=== Given data ===
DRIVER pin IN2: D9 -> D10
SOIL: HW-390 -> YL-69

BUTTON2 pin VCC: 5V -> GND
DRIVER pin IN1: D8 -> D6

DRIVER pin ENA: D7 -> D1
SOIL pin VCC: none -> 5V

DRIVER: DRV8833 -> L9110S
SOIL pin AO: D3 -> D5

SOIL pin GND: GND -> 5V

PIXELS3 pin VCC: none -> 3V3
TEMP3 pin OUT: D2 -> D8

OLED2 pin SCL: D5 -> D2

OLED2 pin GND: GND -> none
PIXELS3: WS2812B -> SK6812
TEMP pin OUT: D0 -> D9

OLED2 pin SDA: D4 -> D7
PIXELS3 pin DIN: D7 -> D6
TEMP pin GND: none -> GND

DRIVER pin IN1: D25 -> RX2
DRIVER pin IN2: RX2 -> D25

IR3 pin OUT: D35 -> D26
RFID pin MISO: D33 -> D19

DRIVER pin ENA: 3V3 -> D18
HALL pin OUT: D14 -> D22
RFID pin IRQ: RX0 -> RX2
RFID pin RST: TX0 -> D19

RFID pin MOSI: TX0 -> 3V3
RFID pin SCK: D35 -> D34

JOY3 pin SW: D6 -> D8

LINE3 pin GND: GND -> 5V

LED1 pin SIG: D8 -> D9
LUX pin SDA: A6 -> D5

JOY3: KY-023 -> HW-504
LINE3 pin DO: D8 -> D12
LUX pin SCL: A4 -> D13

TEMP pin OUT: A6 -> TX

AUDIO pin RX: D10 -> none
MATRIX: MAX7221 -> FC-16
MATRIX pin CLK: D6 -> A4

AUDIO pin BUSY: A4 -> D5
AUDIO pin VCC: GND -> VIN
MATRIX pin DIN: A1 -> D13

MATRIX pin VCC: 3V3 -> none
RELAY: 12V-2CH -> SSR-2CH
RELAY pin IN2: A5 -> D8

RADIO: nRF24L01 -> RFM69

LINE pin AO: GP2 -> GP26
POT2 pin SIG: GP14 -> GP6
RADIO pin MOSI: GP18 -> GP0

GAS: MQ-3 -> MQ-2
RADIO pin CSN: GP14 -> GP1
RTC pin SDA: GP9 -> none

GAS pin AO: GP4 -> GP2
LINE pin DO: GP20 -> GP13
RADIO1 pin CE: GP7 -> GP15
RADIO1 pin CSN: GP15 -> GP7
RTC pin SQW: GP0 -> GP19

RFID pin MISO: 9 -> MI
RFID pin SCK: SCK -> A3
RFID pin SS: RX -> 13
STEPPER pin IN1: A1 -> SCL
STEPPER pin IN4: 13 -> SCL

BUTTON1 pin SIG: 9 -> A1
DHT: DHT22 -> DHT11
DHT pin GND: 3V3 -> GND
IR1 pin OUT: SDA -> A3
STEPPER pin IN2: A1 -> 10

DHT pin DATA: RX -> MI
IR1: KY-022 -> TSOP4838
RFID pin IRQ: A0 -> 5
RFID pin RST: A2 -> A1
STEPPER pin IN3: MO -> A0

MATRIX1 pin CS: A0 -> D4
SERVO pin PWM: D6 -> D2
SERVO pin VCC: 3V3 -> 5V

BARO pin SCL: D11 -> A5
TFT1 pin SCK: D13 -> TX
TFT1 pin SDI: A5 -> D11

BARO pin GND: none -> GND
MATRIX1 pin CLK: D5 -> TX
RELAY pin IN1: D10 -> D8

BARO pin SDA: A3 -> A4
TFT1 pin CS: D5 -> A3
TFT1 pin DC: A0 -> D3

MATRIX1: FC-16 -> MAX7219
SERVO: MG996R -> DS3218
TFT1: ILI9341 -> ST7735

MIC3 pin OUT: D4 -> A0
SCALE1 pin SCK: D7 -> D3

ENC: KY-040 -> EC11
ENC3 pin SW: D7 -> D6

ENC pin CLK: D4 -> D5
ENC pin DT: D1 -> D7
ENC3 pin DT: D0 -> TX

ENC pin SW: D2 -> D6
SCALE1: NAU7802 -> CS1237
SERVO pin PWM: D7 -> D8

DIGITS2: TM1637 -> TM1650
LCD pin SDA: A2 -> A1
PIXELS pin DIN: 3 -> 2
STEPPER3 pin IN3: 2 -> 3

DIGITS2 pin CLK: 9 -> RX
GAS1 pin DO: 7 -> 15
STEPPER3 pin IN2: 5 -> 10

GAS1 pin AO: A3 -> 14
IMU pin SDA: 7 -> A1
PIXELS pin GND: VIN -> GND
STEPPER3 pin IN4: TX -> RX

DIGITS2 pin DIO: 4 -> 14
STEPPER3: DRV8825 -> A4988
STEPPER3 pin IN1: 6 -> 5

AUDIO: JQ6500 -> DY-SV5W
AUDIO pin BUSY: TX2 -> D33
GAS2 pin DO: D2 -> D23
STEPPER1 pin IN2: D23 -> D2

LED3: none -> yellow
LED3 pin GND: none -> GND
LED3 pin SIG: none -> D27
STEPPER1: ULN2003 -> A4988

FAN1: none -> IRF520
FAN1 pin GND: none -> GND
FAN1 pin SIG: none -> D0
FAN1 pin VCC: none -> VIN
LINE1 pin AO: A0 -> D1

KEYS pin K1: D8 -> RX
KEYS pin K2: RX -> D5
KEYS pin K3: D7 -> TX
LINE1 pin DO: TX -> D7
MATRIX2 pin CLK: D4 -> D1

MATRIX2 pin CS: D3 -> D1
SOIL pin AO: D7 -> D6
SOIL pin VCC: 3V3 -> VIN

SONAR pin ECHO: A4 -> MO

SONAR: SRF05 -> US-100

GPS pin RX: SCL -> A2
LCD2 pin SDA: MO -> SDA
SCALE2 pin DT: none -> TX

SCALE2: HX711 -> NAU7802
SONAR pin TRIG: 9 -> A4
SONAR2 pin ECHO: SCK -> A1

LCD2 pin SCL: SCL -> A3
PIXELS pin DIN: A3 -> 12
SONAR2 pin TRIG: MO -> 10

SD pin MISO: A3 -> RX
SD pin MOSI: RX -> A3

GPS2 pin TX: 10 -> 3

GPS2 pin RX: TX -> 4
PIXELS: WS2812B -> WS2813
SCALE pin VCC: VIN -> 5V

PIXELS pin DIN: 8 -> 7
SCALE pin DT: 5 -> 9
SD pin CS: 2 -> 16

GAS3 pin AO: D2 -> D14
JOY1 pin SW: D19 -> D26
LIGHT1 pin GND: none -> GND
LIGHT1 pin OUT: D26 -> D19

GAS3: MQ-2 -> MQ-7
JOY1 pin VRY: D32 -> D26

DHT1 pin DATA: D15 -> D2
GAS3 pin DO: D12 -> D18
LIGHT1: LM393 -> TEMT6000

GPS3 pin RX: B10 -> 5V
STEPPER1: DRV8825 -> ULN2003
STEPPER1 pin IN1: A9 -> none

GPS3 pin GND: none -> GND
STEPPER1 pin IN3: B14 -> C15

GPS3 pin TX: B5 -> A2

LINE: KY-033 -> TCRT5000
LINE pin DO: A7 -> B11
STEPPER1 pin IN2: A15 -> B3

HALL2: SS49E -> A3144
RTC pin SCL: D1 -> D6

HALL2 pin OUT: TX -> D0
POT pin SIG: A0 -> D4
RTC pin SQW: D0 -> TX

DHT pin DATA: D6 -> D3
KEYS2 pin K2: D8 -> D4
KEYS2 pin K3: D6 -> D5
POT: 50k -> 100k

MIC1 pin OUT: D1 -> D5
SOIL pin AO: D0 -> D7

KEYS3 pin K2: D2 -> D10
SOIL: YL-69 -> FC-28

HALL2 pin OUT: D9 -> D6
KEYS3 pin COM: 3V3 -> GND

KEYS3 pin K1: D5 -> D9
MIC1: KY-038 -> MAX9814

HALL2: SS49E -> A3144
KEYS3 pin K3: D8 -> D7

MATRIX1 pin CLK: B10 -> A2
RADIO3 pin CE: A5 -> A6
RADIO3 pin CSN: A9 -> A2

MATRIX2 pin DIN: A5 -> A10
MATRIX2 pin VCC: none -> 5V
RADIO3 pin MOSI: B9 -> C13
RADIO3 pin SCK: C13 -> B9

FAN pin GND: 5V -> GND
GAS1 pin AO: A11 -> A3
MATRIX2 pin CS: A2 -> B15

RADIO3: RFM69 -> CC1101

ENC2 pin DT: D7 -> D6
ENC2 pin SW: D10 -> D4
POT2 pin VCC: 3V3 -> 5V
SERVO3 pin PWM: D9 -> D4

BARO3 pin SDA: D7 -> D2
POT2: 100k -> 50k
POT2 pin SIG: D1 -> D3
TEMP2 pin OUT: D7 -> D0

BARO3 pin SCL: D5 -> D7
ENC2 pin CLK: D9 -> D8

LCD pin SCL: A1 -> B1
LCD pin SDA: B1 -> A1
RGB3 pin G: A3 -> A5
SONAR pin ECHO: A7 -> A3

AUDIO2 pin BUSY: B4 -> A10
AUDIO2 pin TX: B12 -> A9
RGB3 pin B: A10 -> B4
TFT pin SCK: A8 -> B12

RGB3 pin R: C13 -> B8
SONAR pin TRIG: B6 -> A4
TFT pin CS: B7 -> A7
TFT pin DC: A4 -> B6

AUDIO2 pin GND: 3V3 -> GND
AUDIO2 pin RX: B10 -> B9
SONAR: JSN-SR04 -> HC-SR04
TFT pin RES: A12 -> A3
===
Look through the entries above and quote exactly the lines from the line with "SD pin MOSI: RX -> A3" to the line with "MATRIX1 pin CLK: B10 -> A2", counting both of those lines.

SD pin MOSI: RX -> A3

GPS2 pin TX: 10 -> 3

GPS2 pin RX: TX -> 4
PIXELS: WS2812B -> WS2813
SCALE pin VCC: VIN -> 5V

PIXELS pin DIN: 8 -> 7
SCALE pin DT: 5 -> 9
SD pin CS: 2 -> 16

GAS3 pin AO: D2 -> D14
JOY1 pin SW: D19 -> D26
LIGHT1 pin GND: none -> GND
LIGHT1 pin OUT: D26 -> D19

GAS3: MQ-2 -> MQ-7
JOY1 pin VRY: D32 -> D26

DHT1 pin DATA: D15 -> D2
GAS3 pin DO: D12 -> D18
LIGHT1: LM393 -> TEMT6000

GPS3 pin RX: B10 -> 5V
STEPPER1: DRV8825 -> ULN2003
STEPPER1 pin IN1: A9 -> none

GPS3 pin GND: none -> GND
STEPPER1 pin IN3: B14 -> C15

GPS3 pin TX: B5 -> A2

LINE: KY-033 -> TCRT5000
LINE pin DO: A7 -> B11
STEPPER1 pin IN2: A15 -> B3

HALL2: SS49E -> A3144
RTC pin SCL: D1 -> D6

HALL2 pin OUT: TX -> D0
POT pin SIG: A0 -> D4
RTC pin SQW: D0 -> TX

DHT pin DATA: D6 -> D3
KEYS2 pin K2: D8 -> D4
KEYS2 pin K3: D6 -> D5
POT: 50k -> 100k

MIC1 pin OUT: D1 -> D5
SOIL pin AO: D0 -> D7

KEYS3 pin K2: D2 -> D10
SOIL: YL-69 -> FC-28

HALL2 pin OUT: D9 -> D6
KEYS3 pin COM: 3V3 -> GND

KEYS3 pin K1: D5 -> D9
MIC1: KY-038 -> MAX9814

HALL2: SS49E -> A3144
KEYS3 pin K3: D8 -> D7

MATRIX1 pin CLK: B10 -> A2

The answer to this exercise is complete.